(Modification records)
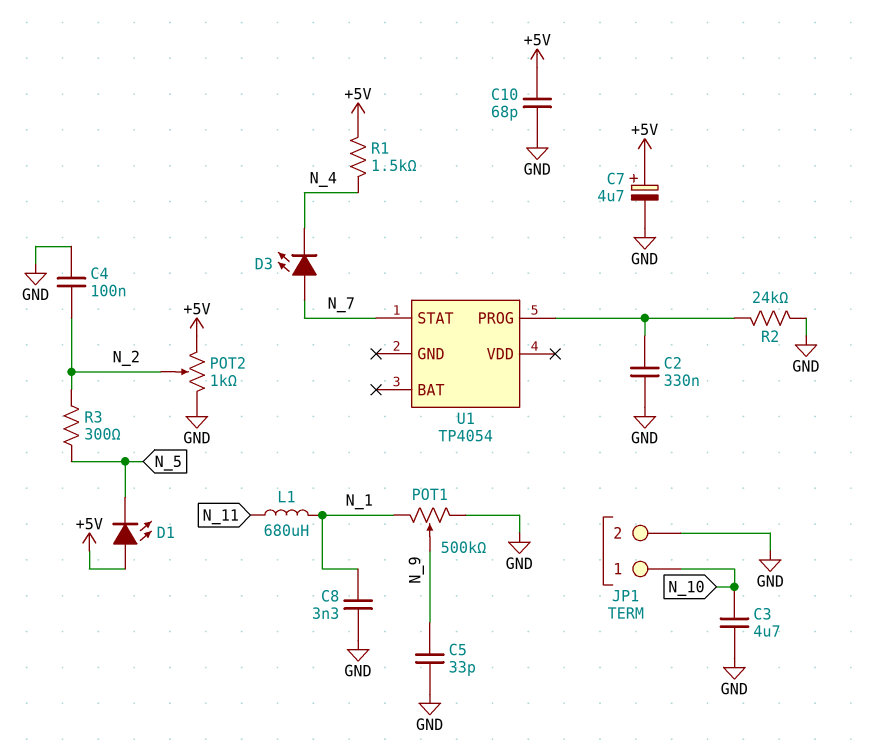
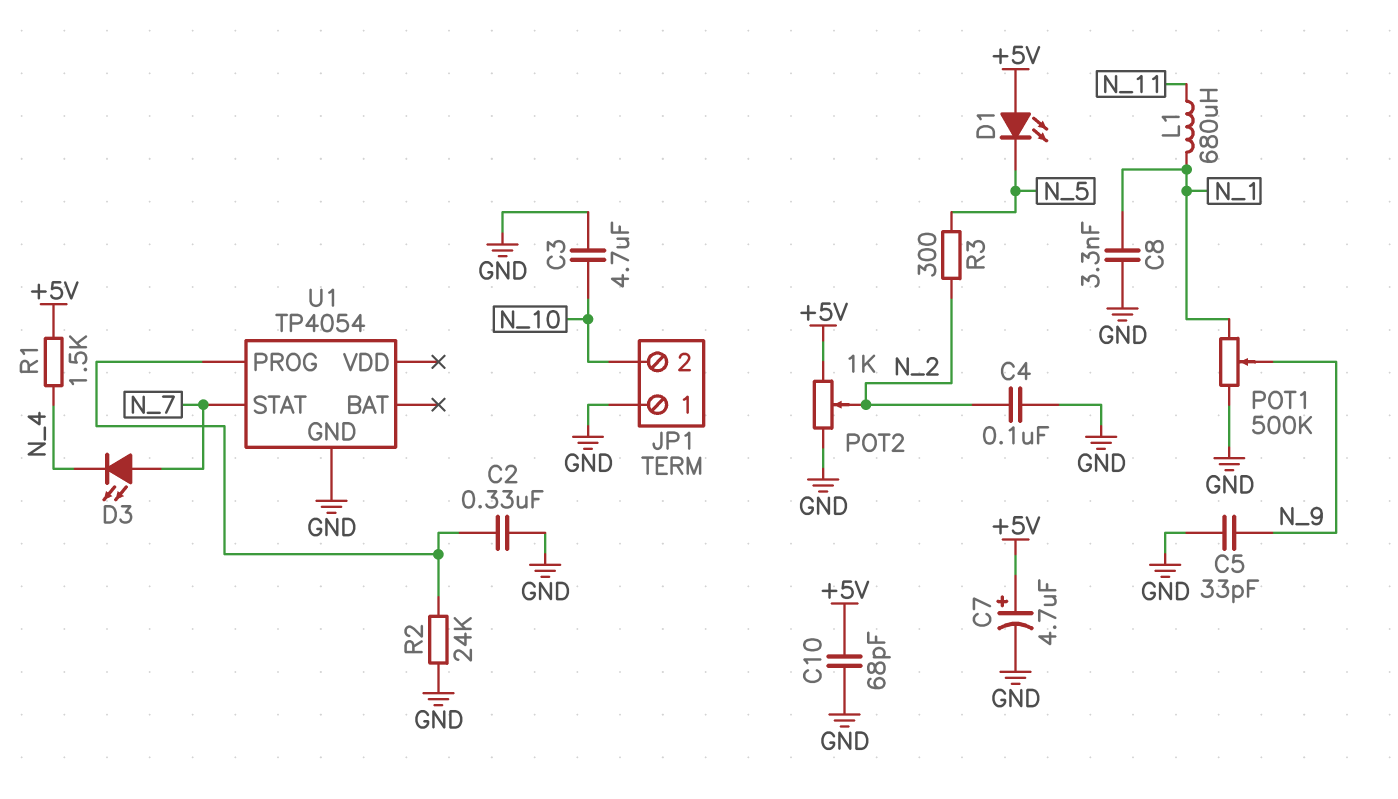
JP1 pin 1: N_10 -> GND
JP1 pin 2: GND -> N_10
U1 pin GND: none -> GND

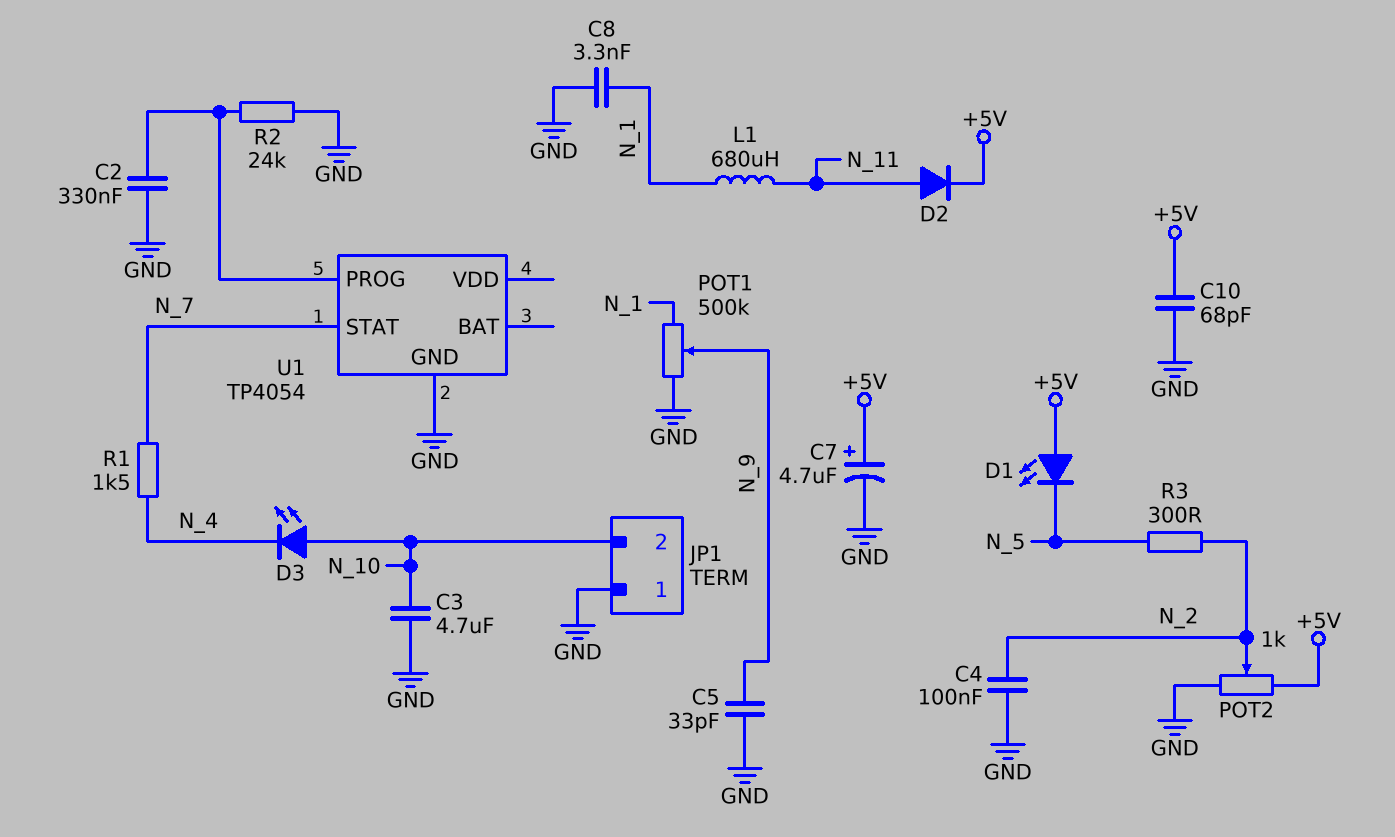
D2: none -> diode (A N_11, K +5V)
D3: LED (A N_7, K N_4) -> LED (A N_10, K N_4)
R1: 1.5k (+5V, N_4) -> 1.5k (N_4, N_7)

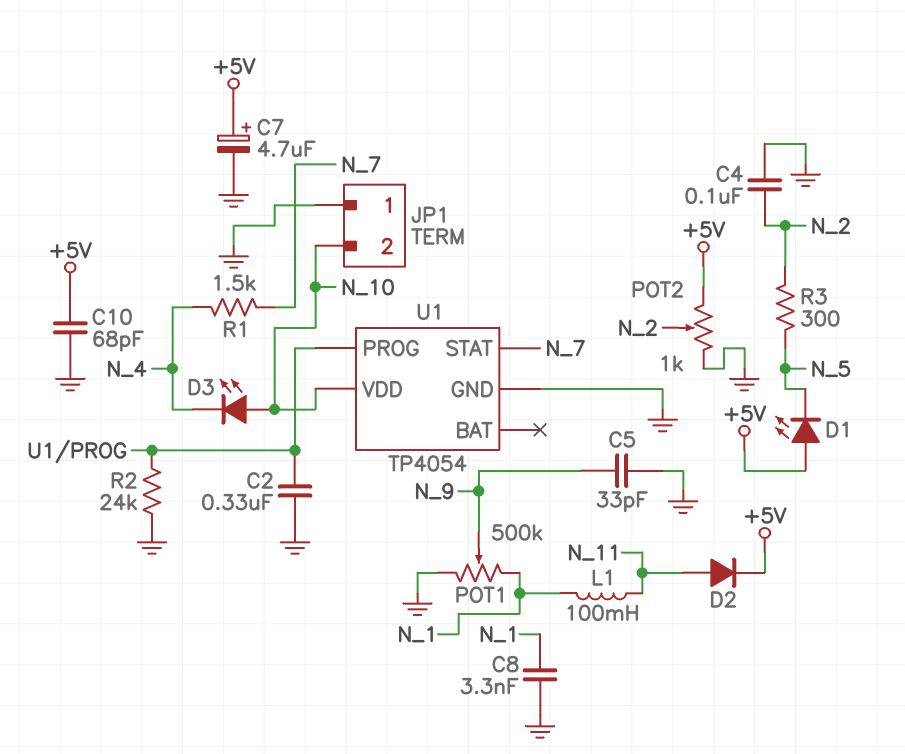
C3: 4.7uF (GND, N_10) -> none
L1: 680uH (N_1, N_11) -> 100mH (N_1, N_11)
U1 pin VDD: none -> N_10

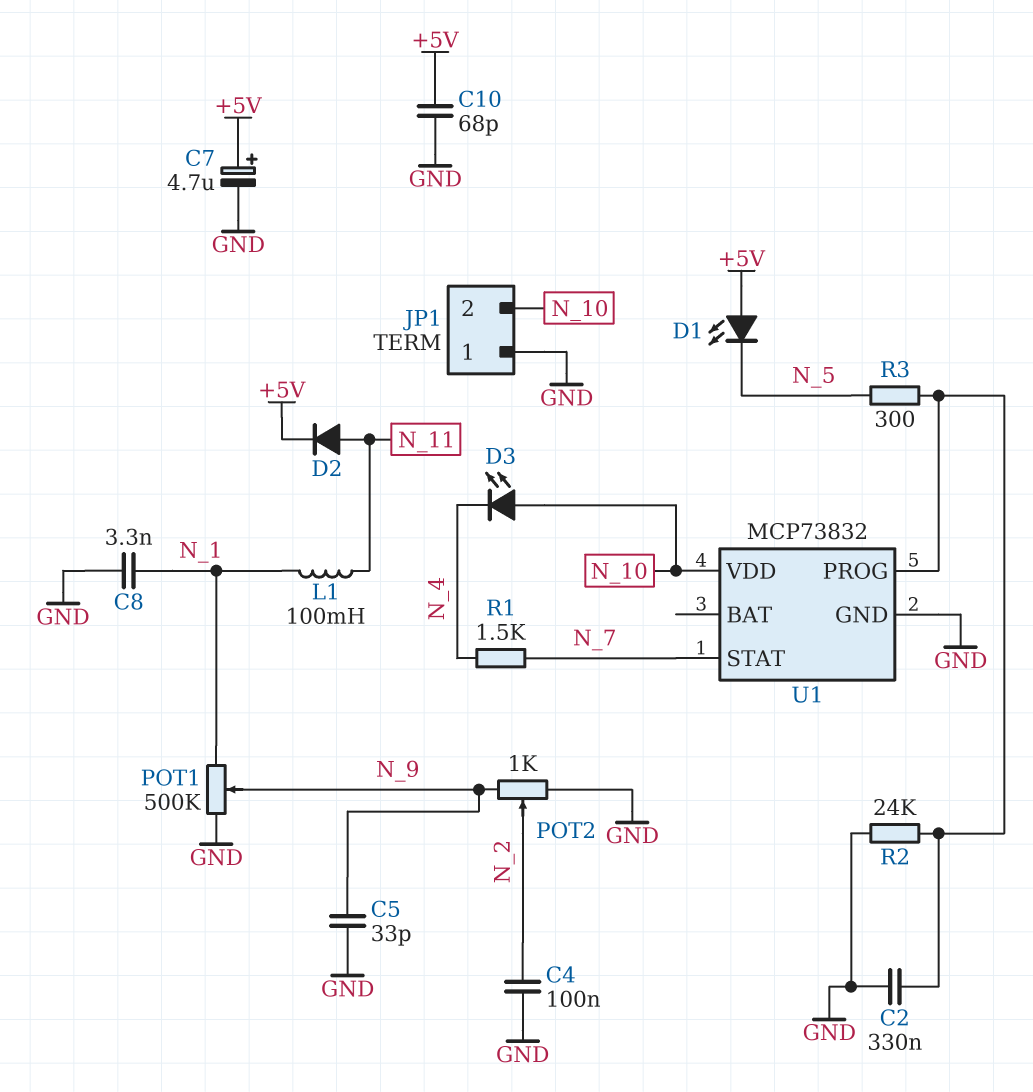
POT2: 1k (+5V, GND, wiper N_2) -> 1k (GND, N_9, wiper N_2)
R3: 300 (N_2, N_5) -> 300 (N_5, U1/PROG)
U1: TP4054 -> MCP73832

● DESCRIPTION OF THE TASK:
Copy the records above exactly, omitting every picture.

● SOLUTION:
JP1 pin 1: N_10 -> GND
JP1 pin 2: GND -> N_10
U1 pin GND: none -> GND

D2: none -> diode (A N_11, K +5V)
D3: LED (A N_7, K N_4) -> LED (A N_10, K N_4)
R1: 1.5k (+5V, N_4) -> 1.5k (N_4, N_7)

C3: 4.7uF (GND, N_10) -> none
L1: 680uH (N_1, N_11) -> 100mH (N_1, N_11)
U1 pin VDD: none -> N_10

POT2: 1k (+5V, GND, wiper N_2) -> 1k (GND, N_9, wiper N_2)
R3: 300 (N_2, N_5) -> 300 (N_5, U1/PROG)
U1: TP4054 -> MCP73832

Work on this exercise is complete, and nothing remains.